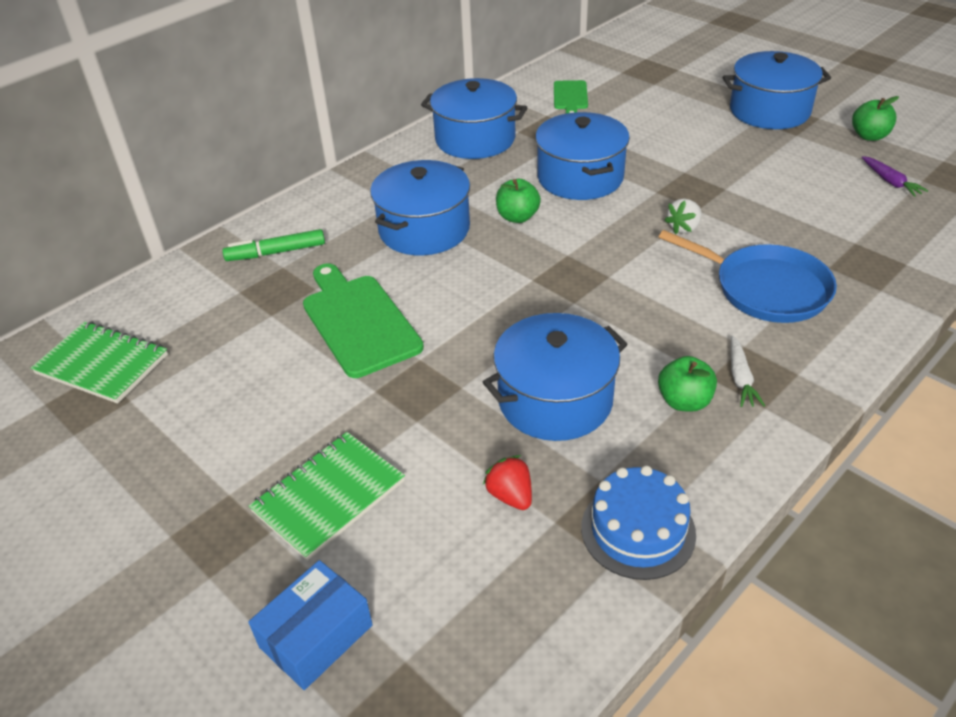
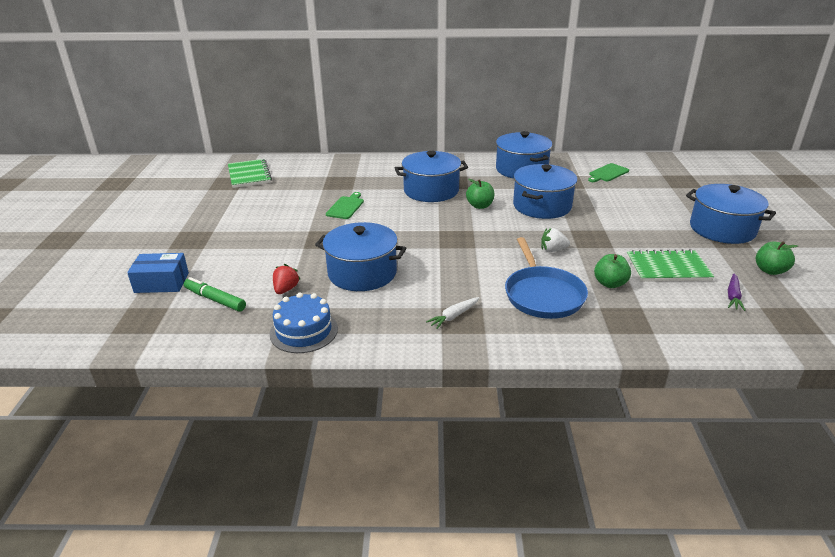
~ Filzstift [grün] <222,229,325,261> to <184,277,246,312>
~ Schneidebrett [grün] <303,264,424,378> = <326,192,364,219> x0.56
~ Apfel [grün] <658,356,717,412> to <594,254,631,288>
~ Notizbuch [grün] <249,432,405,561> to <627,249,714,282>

▶ **EXERCISE DIRECTIONS**: All of the material above is to be copied exactly, with no pictures.

▶ **RESULT OF THIS TASK**:
~ Filzstift [grün] <222,229,325,261> to <184,277,246,312>
~ Schneidebrett [grün] <303,264,424,378> = <326,192,364,219> x0.56
~ Apfel [grün] <658,356,717,412> to <594,254,631,288>
~ Notizbuch [grün] <249,432,405,561> to <627,249,714,282>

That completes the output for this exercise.